- [Dataset entries]:
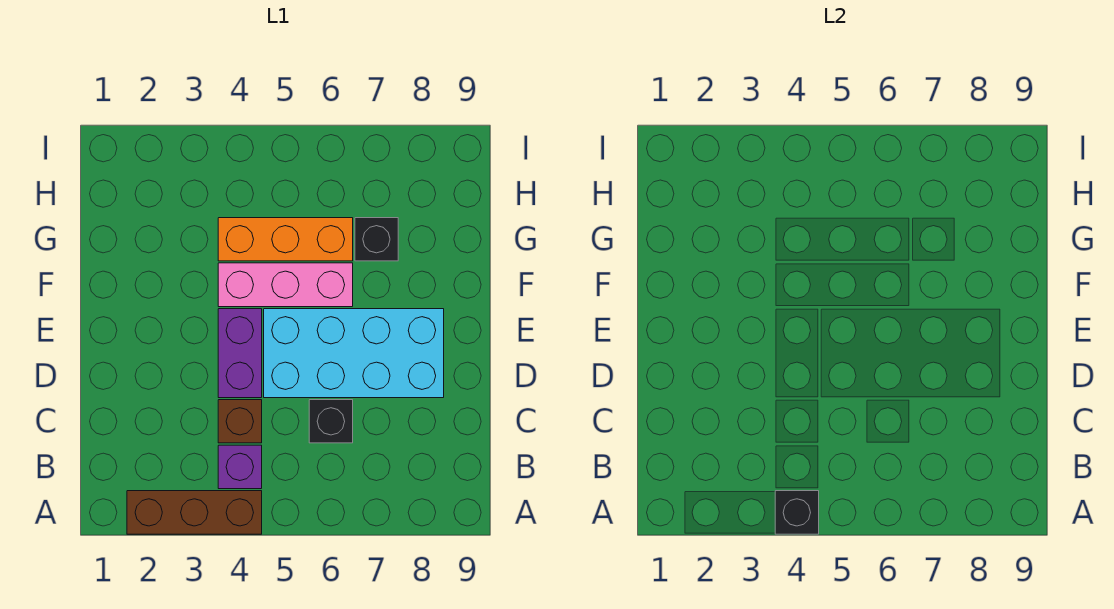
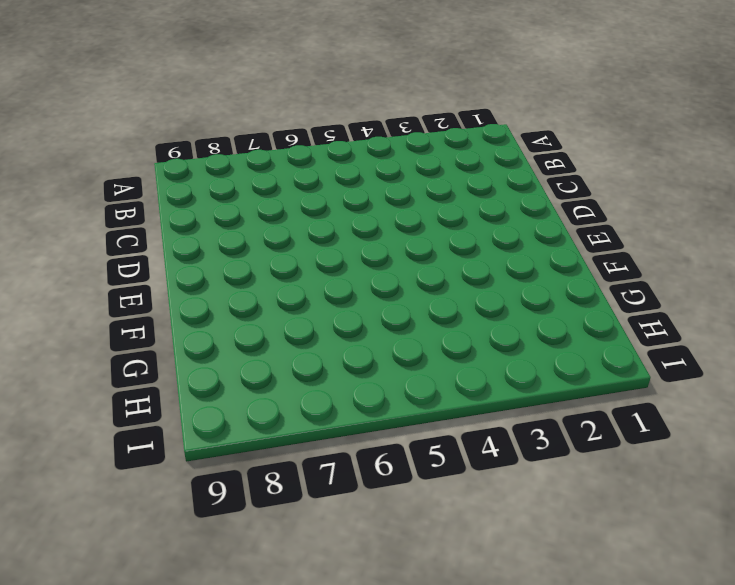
none -> brown brick A2:A4 level 1
none -> purple brick B4 level 1

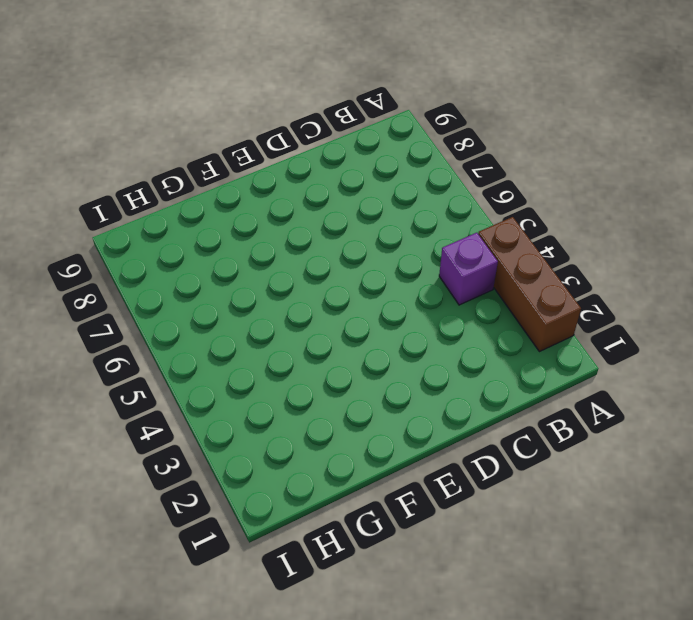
none -> brown brick C4 level 1
none -> black brick C6 level 1

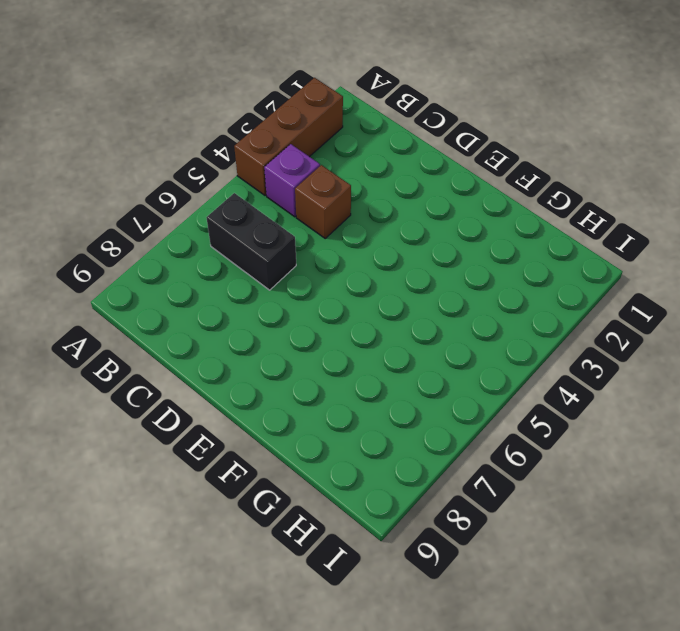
black brick B6:C6 level 1 -> black brick C6 level 1
none -> purple brick D4:E4 level 1
none -> cyan brick D5:E8 level 1

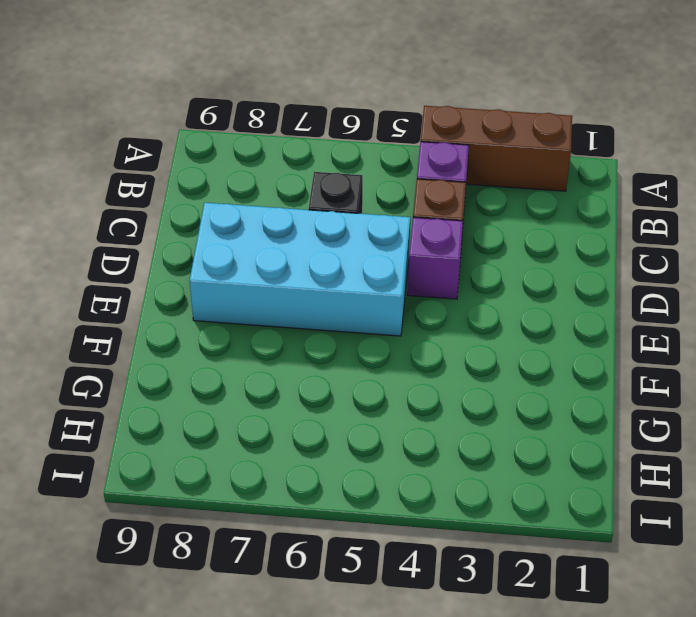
purple brick D4 level 1 -> purple brick D4:E4 level 1
none -> pink brick F4:F6 level 1
none -> orange brick G4:G6 level 1

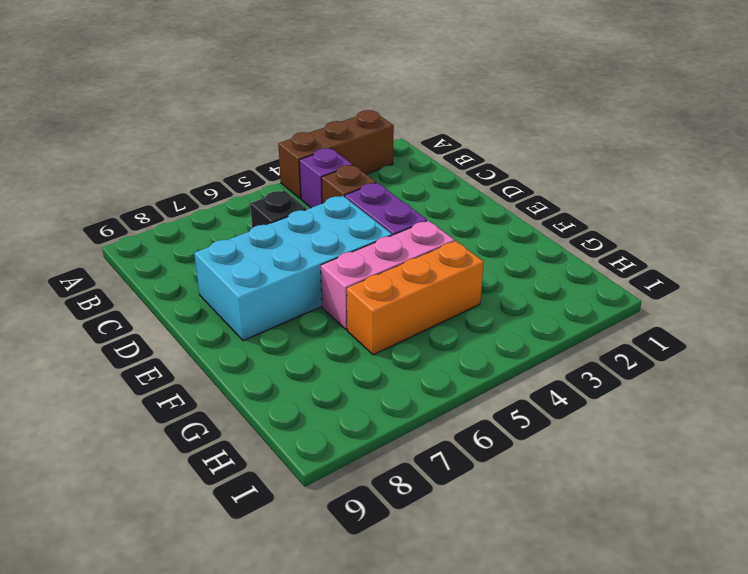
none -> black brick G7 level 1
none -> black brick A4 level 2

- [Exercise details]: None of the pictures belong in the copy; transcribe the rest of the data exactly.

- [Output of the exercise]:
none -> brown brick A2:A4 level 1
none -> purple brick B4 level 1

none -> brown brick C4 level 1
none -> black brick C6 level 1

black brick B6:C6 level 1 -> black brick C6 level 1
none -> purple brick D4:E4 level 1
none -> cyan brick D5:E8 level 1

purple brick D4 level 1 -> purple brick D4:E4 level 1
none -> pink brick F4:F6 level 1
none -> orange brick G4:G6 level 1

none -> black brick G7 level 1
none -> black brick A4 level 2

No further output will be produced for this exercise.